— Exercise instructions —
Only one stretch of the records below should be repeated. It starts with the line containing "RedCarton (no. 2" and goes on through the line containing "OrangePan (no. 4 from left)", exactly as written.

□ □ □ □

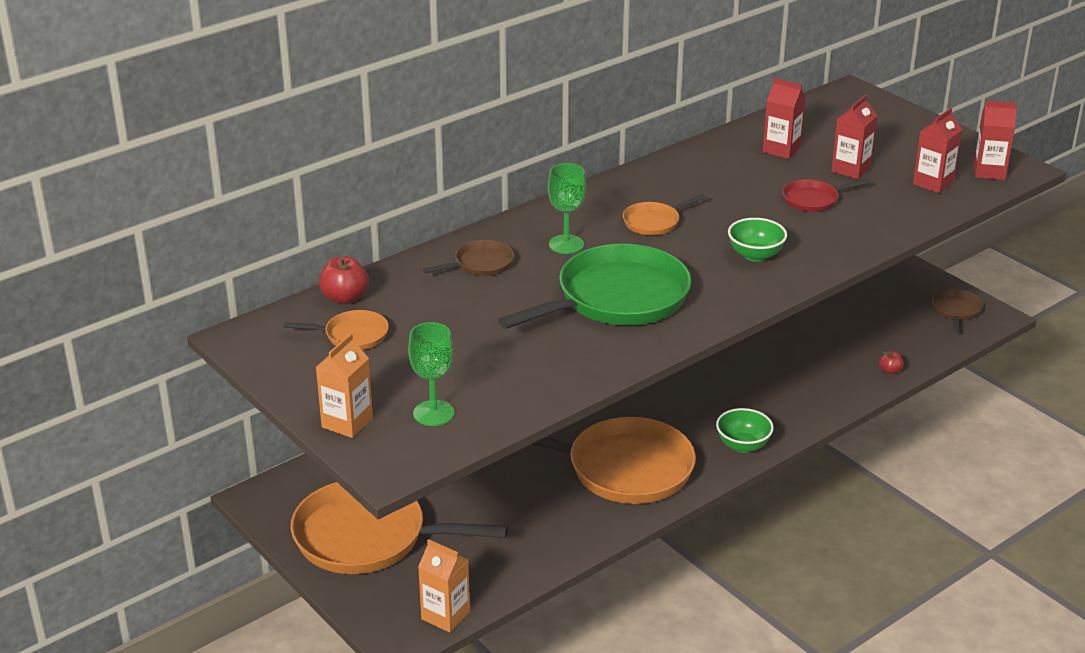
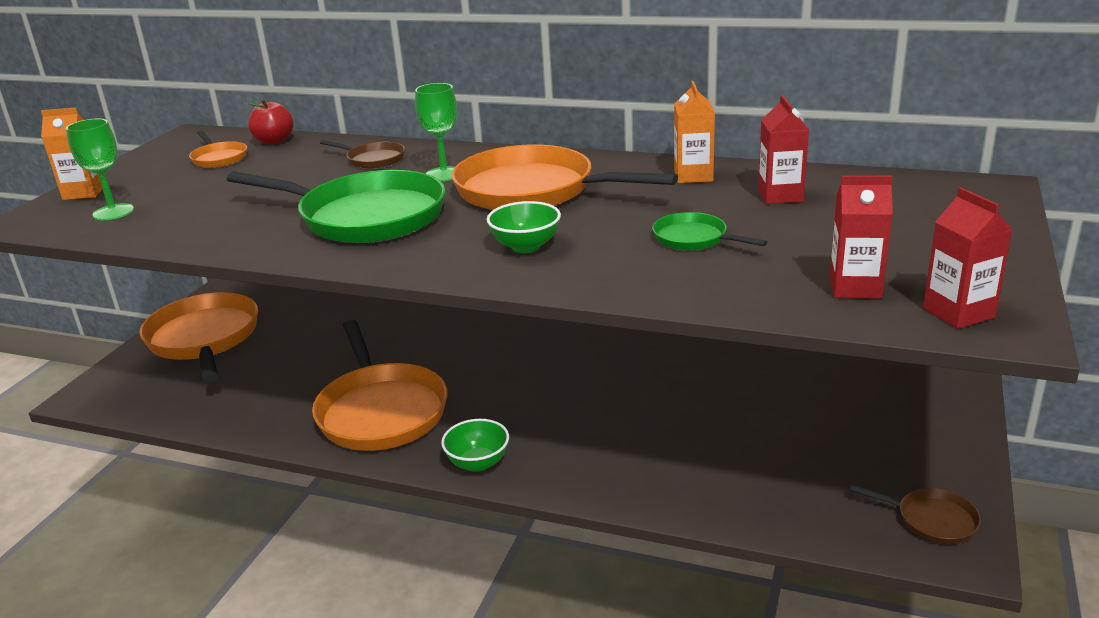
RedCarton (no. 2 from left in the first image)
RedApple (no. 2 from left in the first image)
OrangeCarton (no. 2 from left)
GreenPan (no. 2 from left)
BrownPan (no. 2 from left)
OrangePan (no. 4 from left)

□ □ □ □

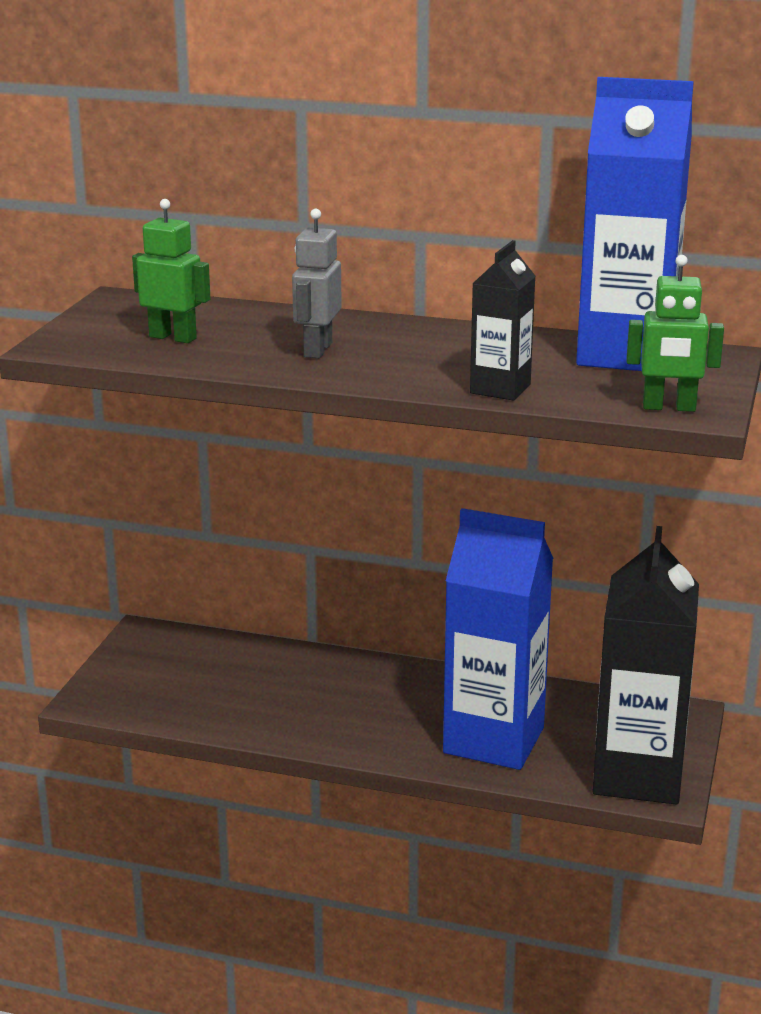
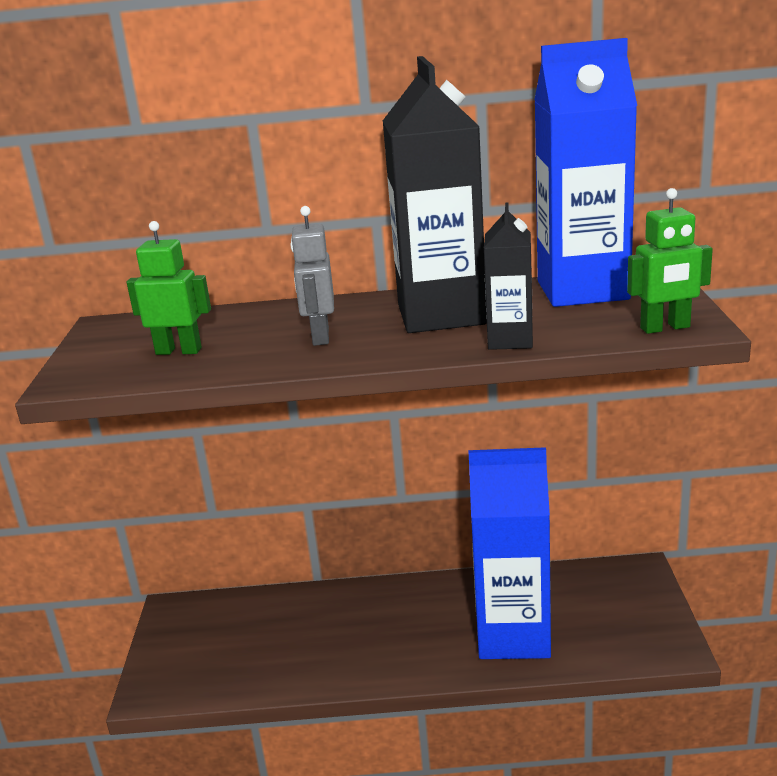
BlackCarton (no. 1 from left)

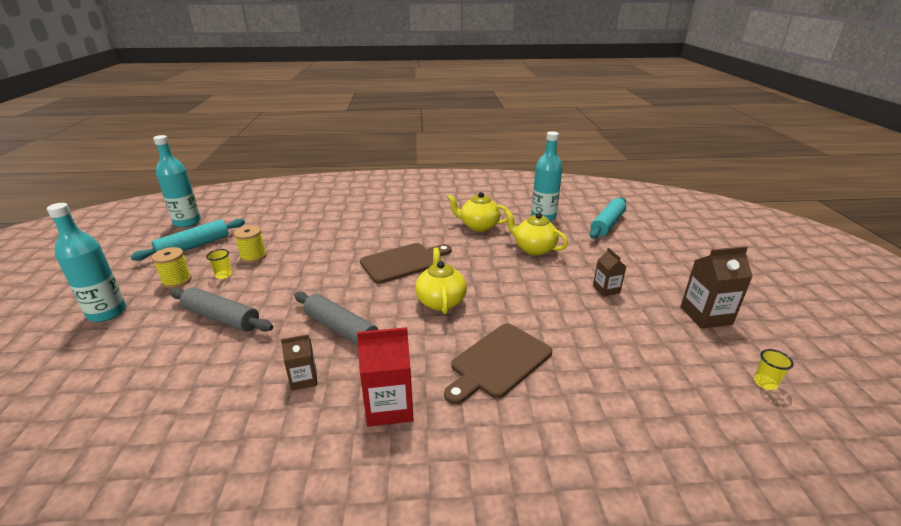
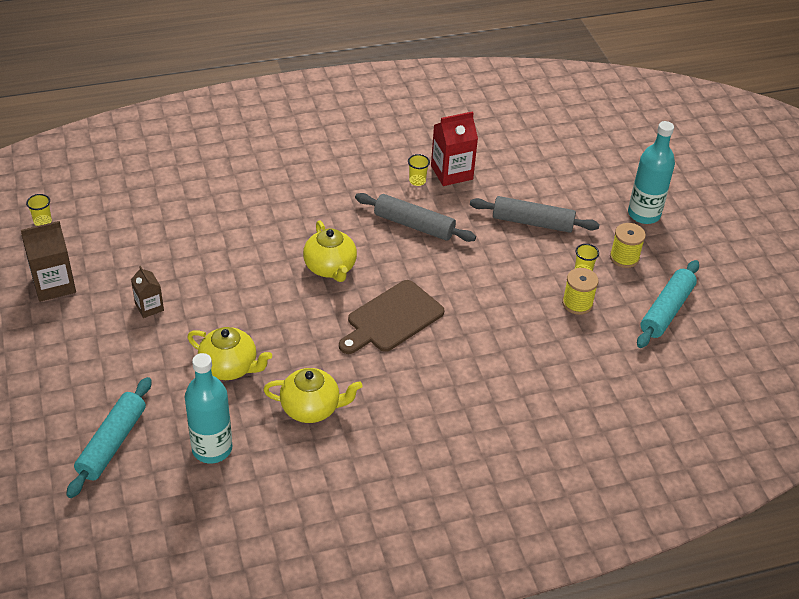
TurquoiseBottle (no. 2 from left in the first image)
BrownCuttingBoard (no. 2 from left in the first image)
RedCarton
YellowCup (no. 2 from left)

□ □ □ □

— Answer to this problem —
RedCarton (no. 2 from left in the first image)
RedApple (no. 2 from left in the first image)
OrangeCarton (no. 2 from left)
GreenPan (no. 2 from left)
BrownPan (no. 2 from left)
OrangePan (no. 4 from left)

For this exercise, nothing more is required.